[Data items]
____
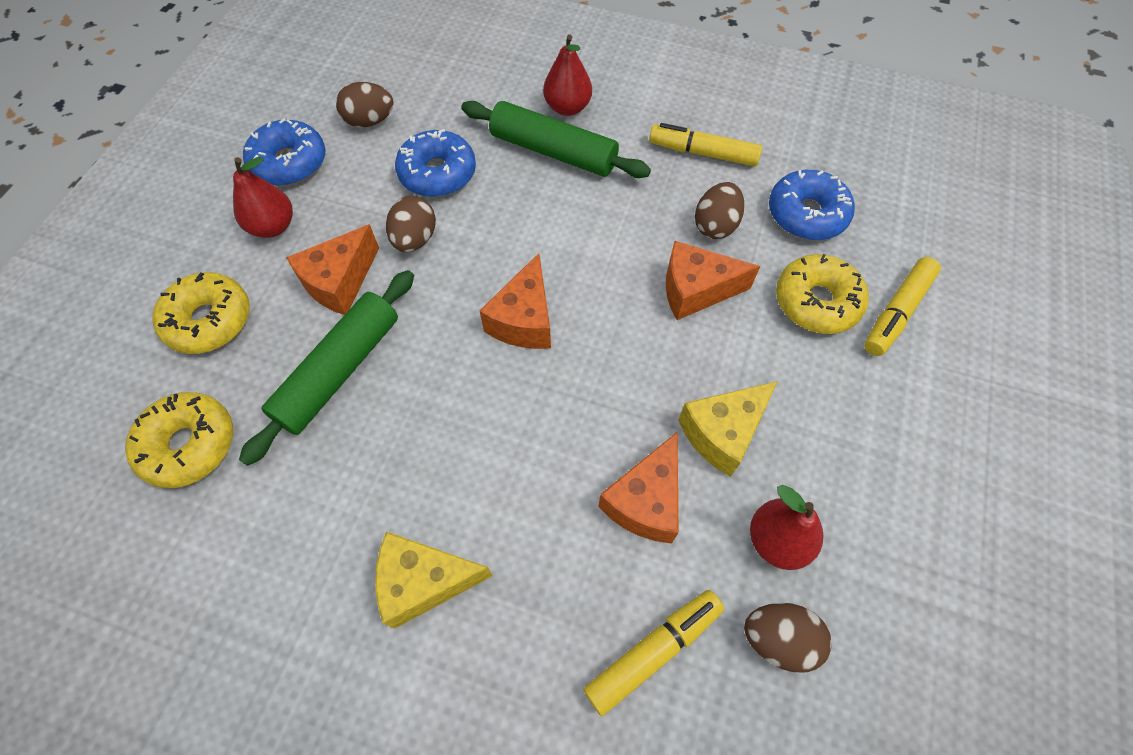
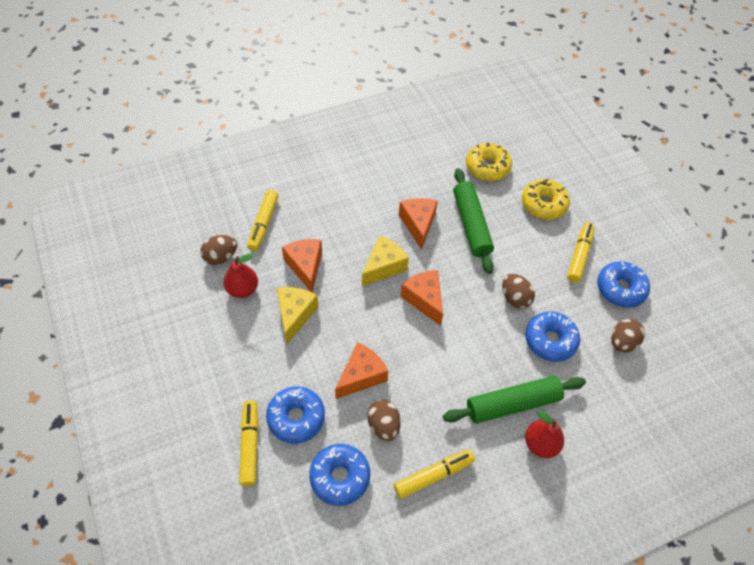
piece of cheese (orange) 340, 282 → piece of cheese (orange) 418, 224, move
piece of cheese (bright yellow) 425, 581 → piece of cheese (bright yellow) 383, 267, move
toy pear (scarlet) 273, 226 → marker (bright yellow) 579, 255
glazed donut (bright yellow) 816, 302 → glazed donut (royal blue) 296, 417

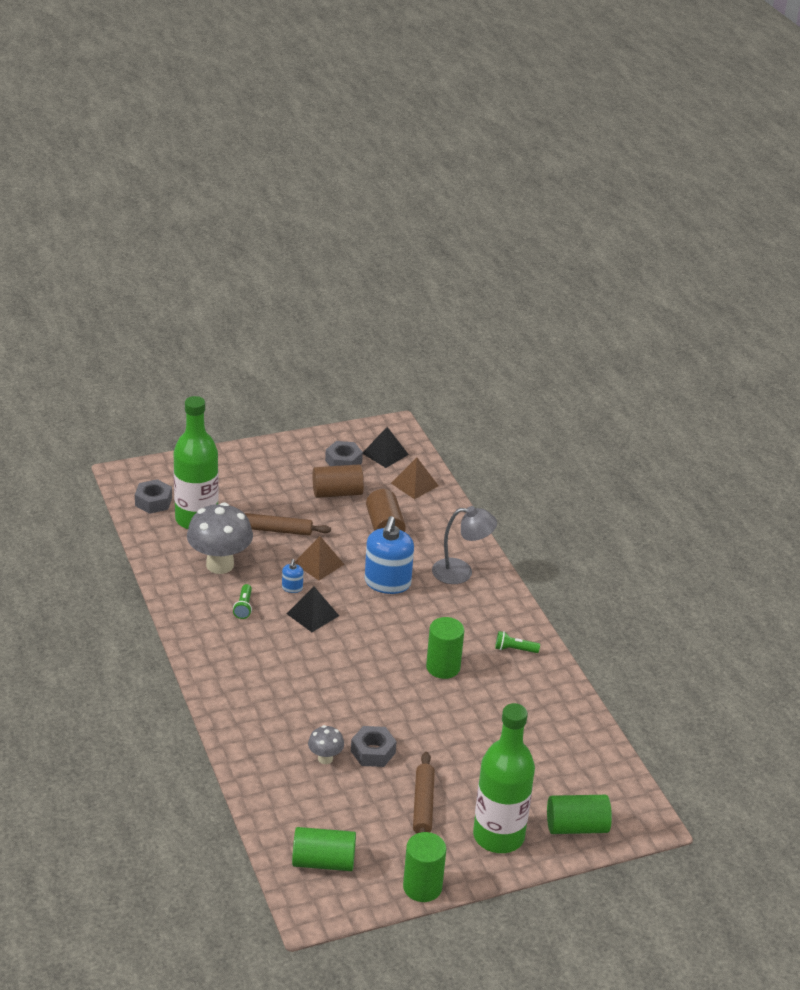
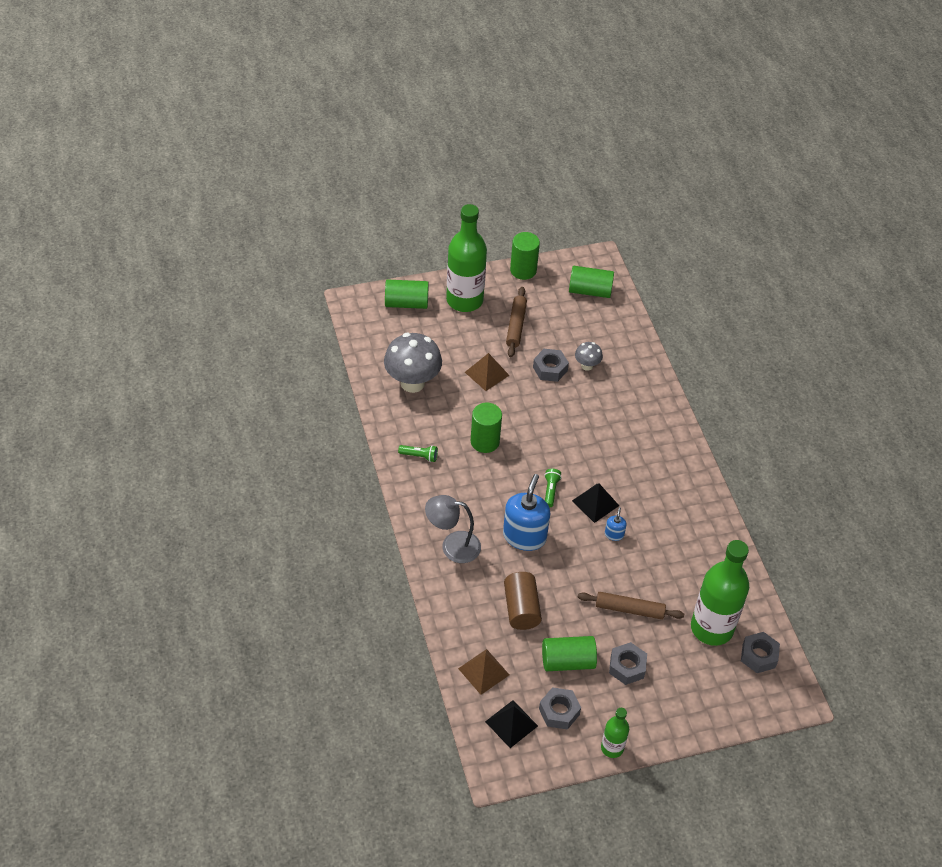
- → bottle (emerald) 612, 748
- → nut (gray) 627, 667
mushroom (gray) 220, 565 → mushroom (gray) 412, 383, move
flashlight (emerald) 244, 607 → flashlight (emerald) 550, 491, move
solid pyramid (brown) 318, 564 → solid pyramid (brown) 486, 373, move
solid cylinder (brown) 337, 493 → solid cylinder (emerald) 567, 661

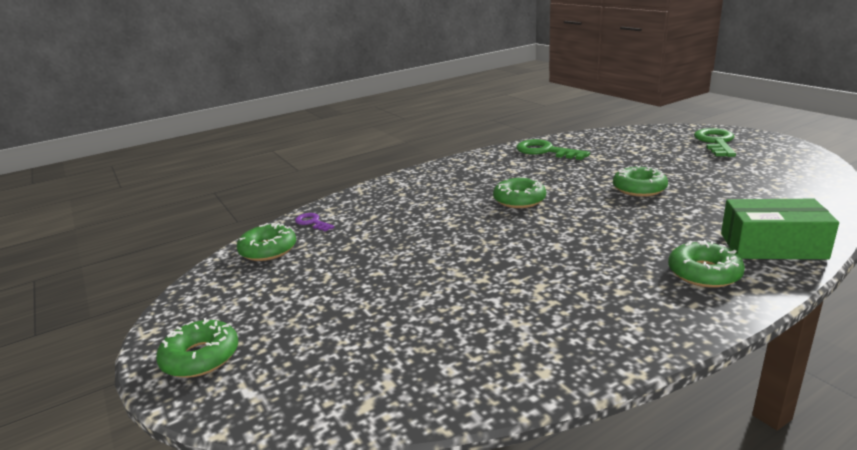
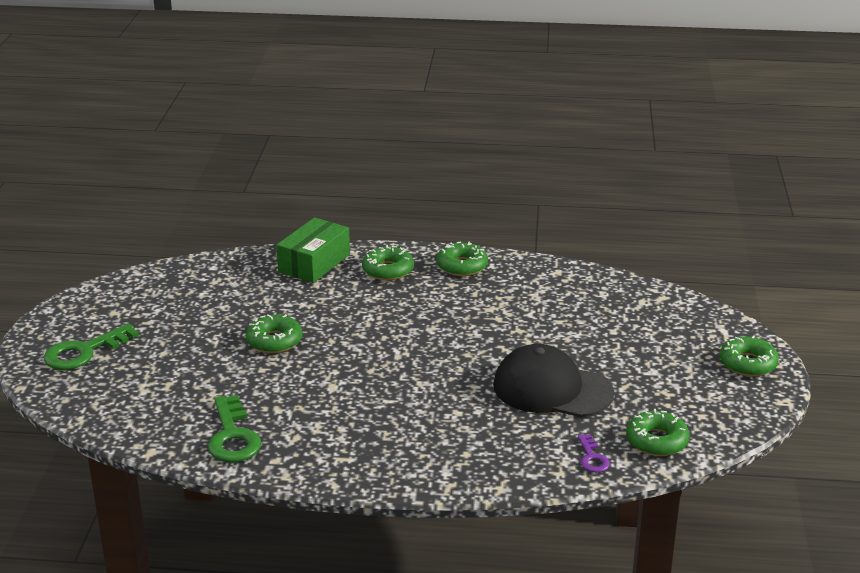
- → baseball cap (jet-black) 552, 389
glazed donut (emerald) 519, 200 → glazed donut (emerald) 462, 266, move
parcel (emerald) 772, 246 → parcel (emerald) 314, 263, 75 degrees clockwise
____
DIRECTIONS:
Only lines that contain "piece" are needed, so copy each of them from the data.

RESPONSE AREA:
piece of cheese (orange) 340, 282 → piece of cheese (orange) 418, 224, move
piece of cheese (bright yellow) 425, 581 → piece of cheese (bright yellow) 383, 267, move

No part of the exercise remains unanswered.